[[ Given records open ]]
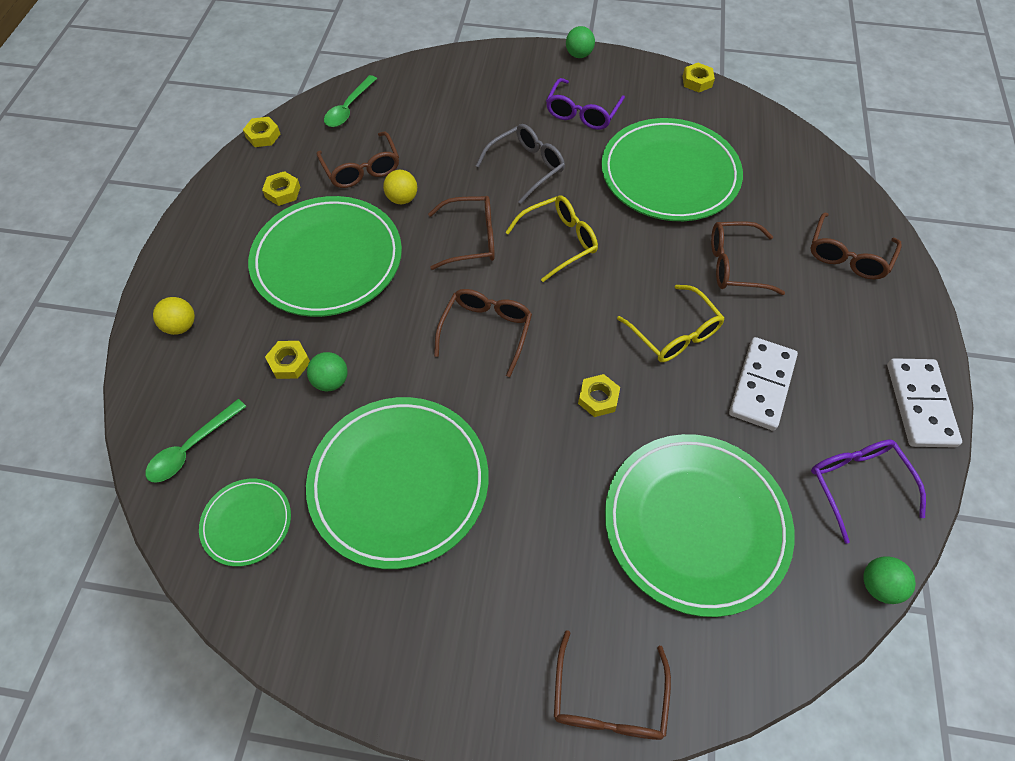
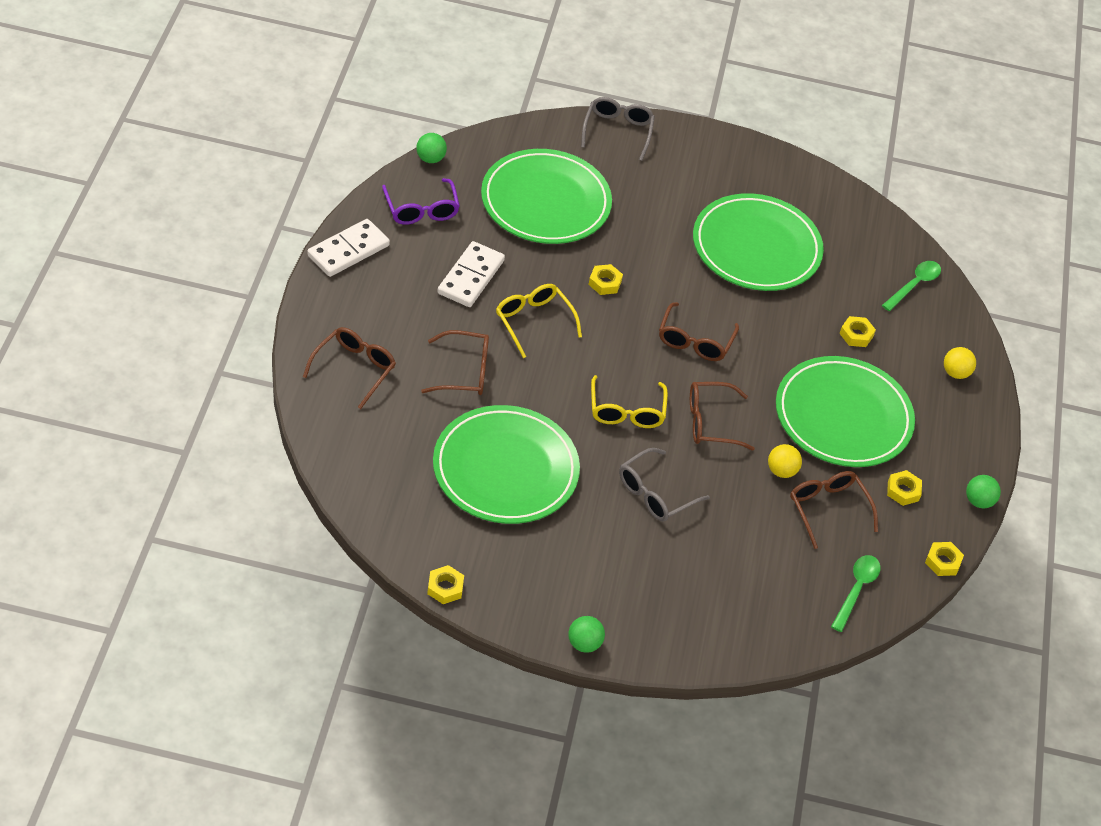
camera: 175 degrees right, 10 degrees down
(247, 523) = (859, 237): green plate -> none
(331, 381) = (819, 318): green ball -> green ball (978, 501)
(559, 241) = (626, 411): yellow glasses -> yellow glasses turned 60 degrees counterclockwise
(582, 113) = (589, 556): purple glasses -> none
(608, 700) = (617, 131): brown glasses -> grey glasses
(919, 404) = (348, 251): white domino -> white domino turned 45 degrees clockwise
[[ Given records closed ]]
The lines above that hold "turned" are the result; show every one of them.

(559, 241) = (626, 411): yellow glasses -> yellow glasses turned 60 degrees counterclockwise
(919, 404) = (348, 251): white domino -> white domino turned 45 degrees clockwise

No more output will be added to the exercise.